◆ **DIRECTION**: Recast every line of the records below as a numbered list, skipping blank lines and omitting the picture markers.

_ _ _ _

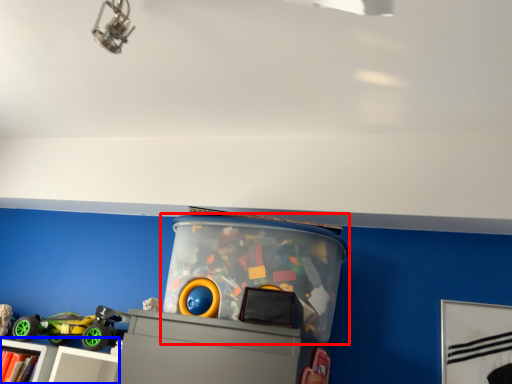
Question: Among these objects, which one is farthest to the camera, toy (highlighted by a red box) or shelf (highlighted by a blue box)?

Choices:
 (A) toy
 (B) shelf

Answer: (B)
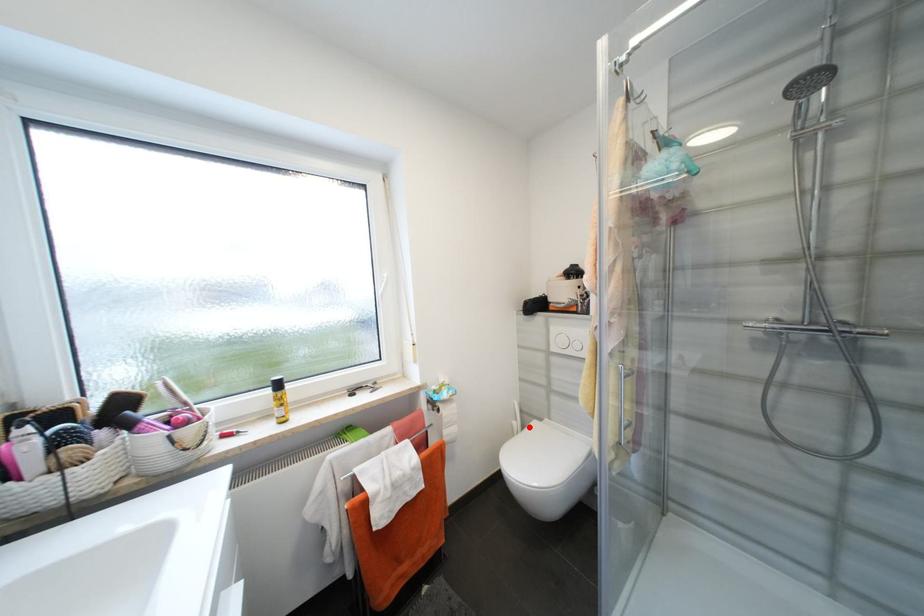
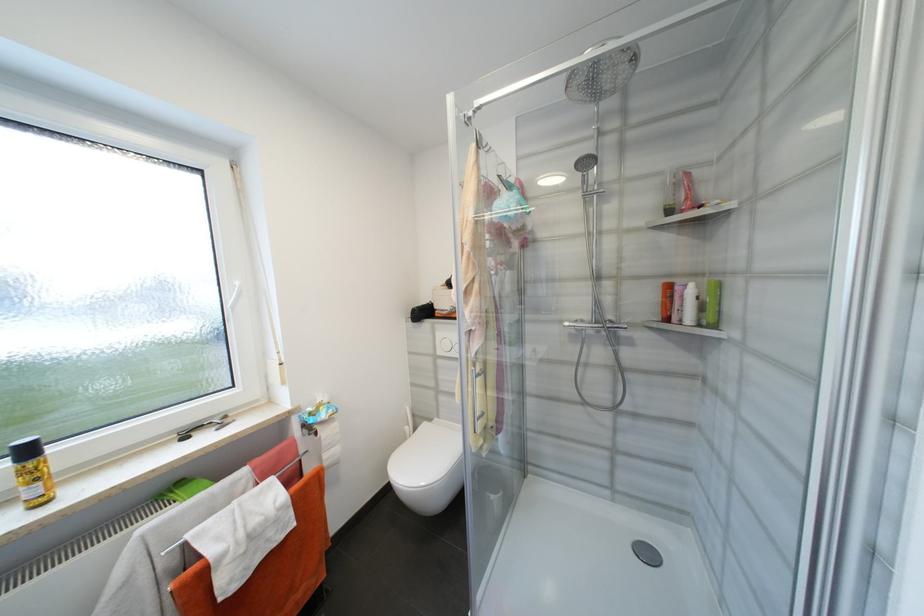
Question: I am providing you with two images of the same scene from different viewpoints. A red point is shown in image1. For the corresponding object point in image2, is it positioned nearer or farther from the camera?

Choices:
 (A) Nearer
 (B) Farther

Answer: (B)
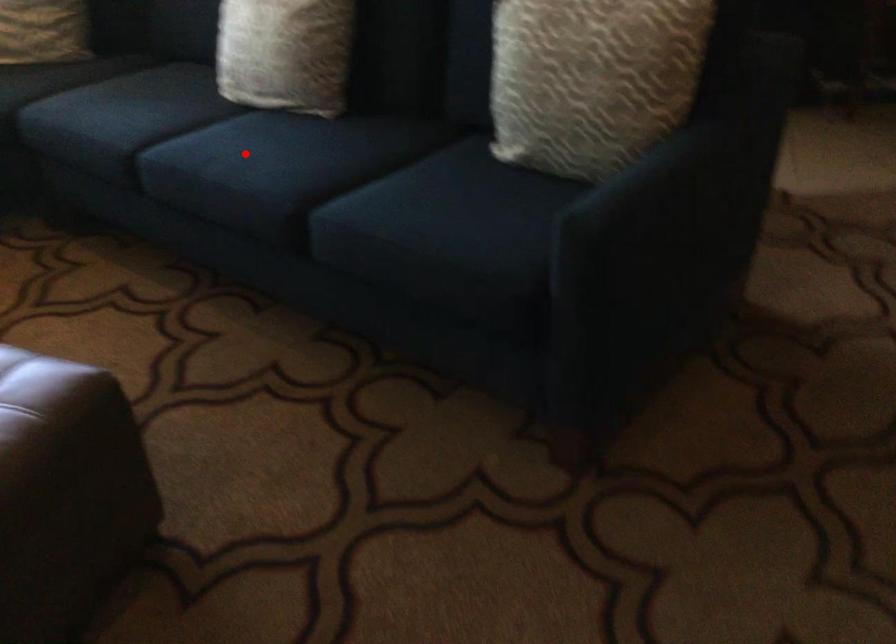
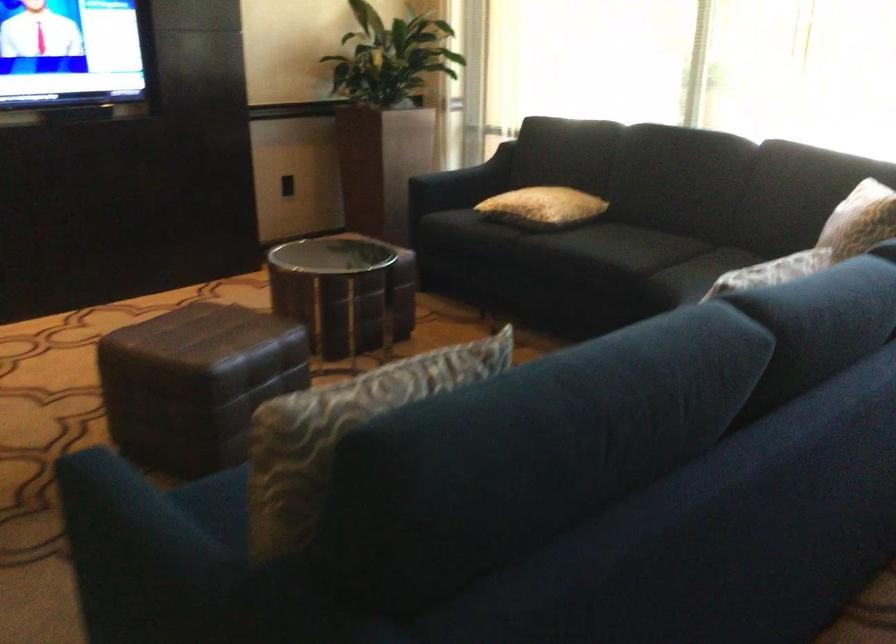
Question: I am providing you with two images of the same scene from different viewpoints. A red point is marked on the first image. At the location where the point appears in image 1, is it still visible in image 2?

Choices:
 (A) Yes
 (B) No

Answer: (B)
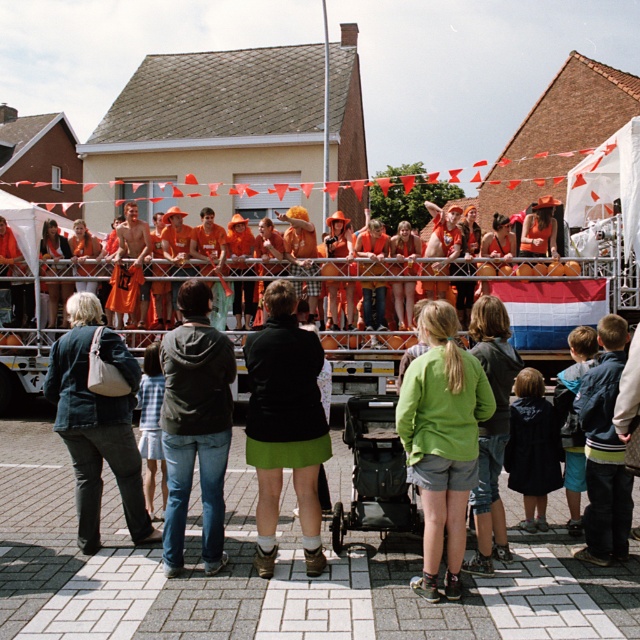
Question: Does dark gray hoodie at center have a larger size compared to green fabric jacket at center?

Choices:
 (A) no
 (B) yes

Answer: (A)

Question: Among these points, which one is farthest from the camera?

Choices:
 (A) (481, 477)
 (B) (198, 476)
 (C) (92, 536)
 (D) (454, 440)

Answer: (C)

Question: Which point appears farthest from the camera in this image?

Choices:
 (A) (316, 538)
 (B) (96, 532)
 (C) (420, 506)

Answer: (C)

Question: Based on their relative distances, which object is farther from the green fabric shorts at center?

Choices:
 (A) denim jacket at center
 (B) green skirt at center
 (C) green fabric jacket at center

Answer: (A)

Question: Observing the image, what is the correct spatial positioning of dark gray hoodie at center in reference to green fabric jacket at center?

Choices:
 (A) left
 (B) right

Answer: (A)

Question: Does dark gray hoodie at center have a greater width compared to green fabric jacket at center?

Choices:
 (A) yes
 (B) no

Answer: (A)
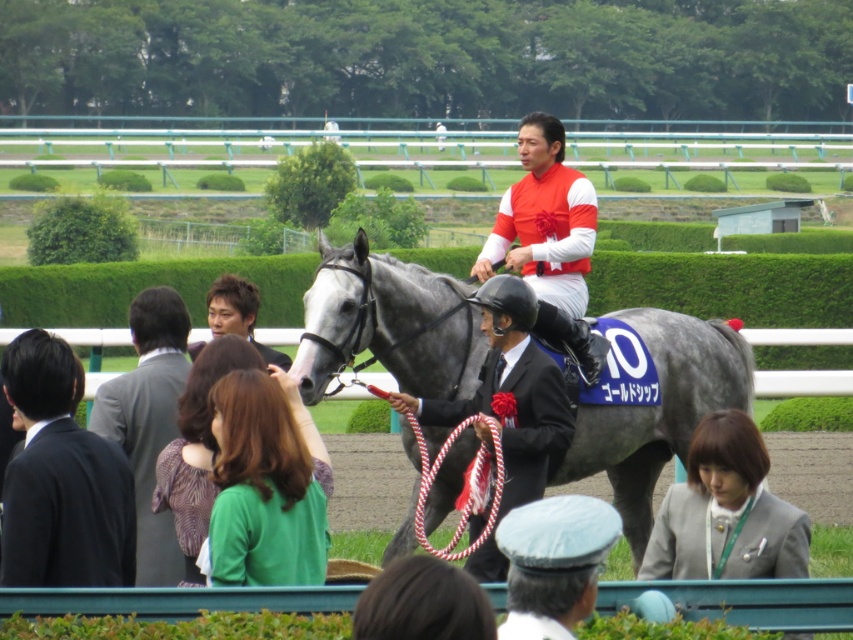
Which of these two, black suit at left or gray suit at center, stands taller?

With more height is black suit at left.

Does black suit at left have a lesser width compared to gray suit at center?

No.

Does point (74, 534) lie behind point (142, 536)?

No.

Find the location of `black suit at left`. black suit at left is located at coordinates (61, 481).

Who is higher up, black glossy suit at center or gray suit at center?

gray suit at center is above.

Between black glossy suit at center and gray suit at center, which one has less height?

Standing shorter between the two is gray suit at center.

Identify the location of black glossy suit at center. (509, 392).

Does black glossy suit at center come in front of matte orange jersey at center?

Yes, it is.

In order to click on black glossy suit at center in this screenshot , I will do `click(509, 392)`.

_ _ _ _

◆ **RESPONSE TO THE EXERCISE**:
1. Question: Among these objects, which one is farthest to the camera, toy (highlighted by a red box) or shelf (highlighted by a blue box)?
2. Choices:
3.  (A) toy
4.  (B) shelf
5. Answer: (B)
6. Question: I am providing you with two images of the same scene from different viewpoints. A red point is shown in image1. For the corresponding object point in image2, is it positioned nearer or farther from the camera?
7. Choices:
8.  (A) Nearer
9.  (B) Farther
10. Answer: (B)
11. Question: I am providing you with two images of the same scene from different viewpoints. A red point is marked on the first image. At the location where the point appears in image 1, is it still visible in image 2?
12. Choices:
13.  (A) Yes
14.  (B) No
15. Answer: (B)
16. Question: Does dark gray hoodie at center have a larger size compared to green fabric jacket at center?
17. Choices:
18.  (A) no
19.  (B) yes
20. Answer: (A)
21. Question: Among these points, which one is farthest from the camera?
22. Choices:
23.  (A) (481, 477)
24.  (B) (198, 476)
25.  (C) (92, 536)
26.  (D) (454, 440)
27. Answer: (C)
28. Question: Which point appears farthest from the camera in this image?
29. Choices:
30.  (A) (316, 538)
31.  (B) (96, 532)
32.  (C) (420, 506)
33. Answer: (C)
34. Question: Based on their relative distances, which object is farther from the green fabric shorts at center?
35. Choices:
36.  (A) denim jacket at center
37.  (B) green skirt at center
38.  (C) green fabric jacket at center
39. Answer: (A)
40. Question: Observing the image, what is the correct spatial positioning of dark gray hoodie at center in reference to green fabric jacket at center?
41. Choices:
42.  (A) left
43.  (B) right
44. Answer: (A)
45. Question: Does dark gray hoodie at center have a greater width compared to green fabric jacket at center?
46. Choices:
47.  (A) yes
48.  (B) no
49. Answer: (A)
50. Which of these two, black suit at left or gray suit at center, stands taller?
51. With more height is black suit at left.
52. Does black suit at left have a lesser width compared to gray suit at center?
53. No.
54. Does point (74, 534) lie behind point (142, 536)?
55. No.
56. Find the location of `black suit at left`. black suit at left is located at coordinates (61, 481).
57. Who is higher up, black glossy suit at center or gray suit at center?
58. gray suit at center is above.
59. Between black glossy suit at center and gray suit at center, which one has less height?
60. Standing shorter between the two is gray suit at center.
61. Identify the location of black glossy suit at center. (509, 392).
62. Does black glossy suit at center come in front of matte orange jersey at center?
63. Yes, it is.
64. In order to click on black glossy suit at center in this screenshot , I will do `click(509, 392)`.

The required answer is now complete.